▶ [GIVEN ENTRIES]:
※ ※ ※

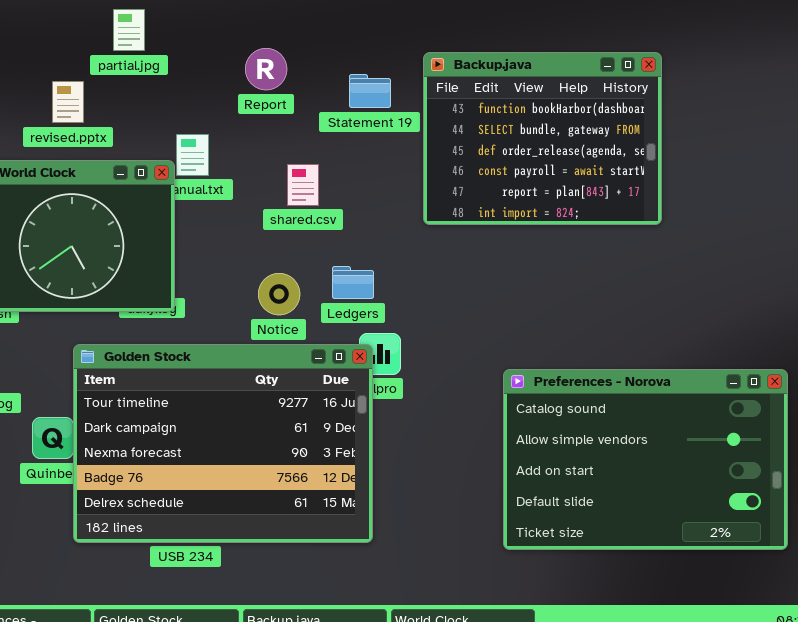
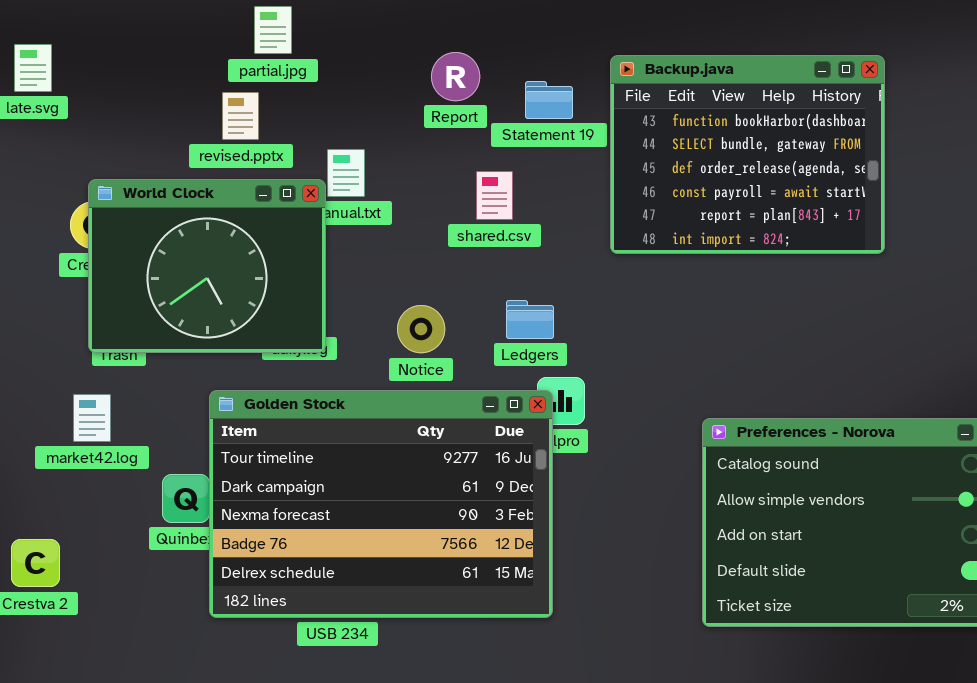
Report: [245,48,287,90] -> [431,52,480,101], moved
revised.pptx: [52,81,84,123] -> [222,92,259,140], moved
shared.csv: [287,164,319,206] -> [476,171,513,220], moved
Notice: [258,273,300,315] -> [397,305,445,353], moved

※ ※ ※

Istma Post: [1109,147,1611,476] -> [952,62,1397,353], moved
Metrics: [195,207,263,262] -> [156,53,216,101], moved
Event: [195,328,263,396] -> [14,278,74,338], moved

※ ※ ※

▶ [YOUR INSTRUCTIONS]: Beginning at the line above with "shared.csv: [287,164,319,206] ->" and finishing at the line with "Notice: [258,273,300,315] ->", return each line exactly and return nothing else.

▶ [THE COMPLETED TASK]:
shared.csv: [287,164,319,206] -> [476,171,513,220], moved
Notice: [258,273,300,315] -> [397,305,445,353], moved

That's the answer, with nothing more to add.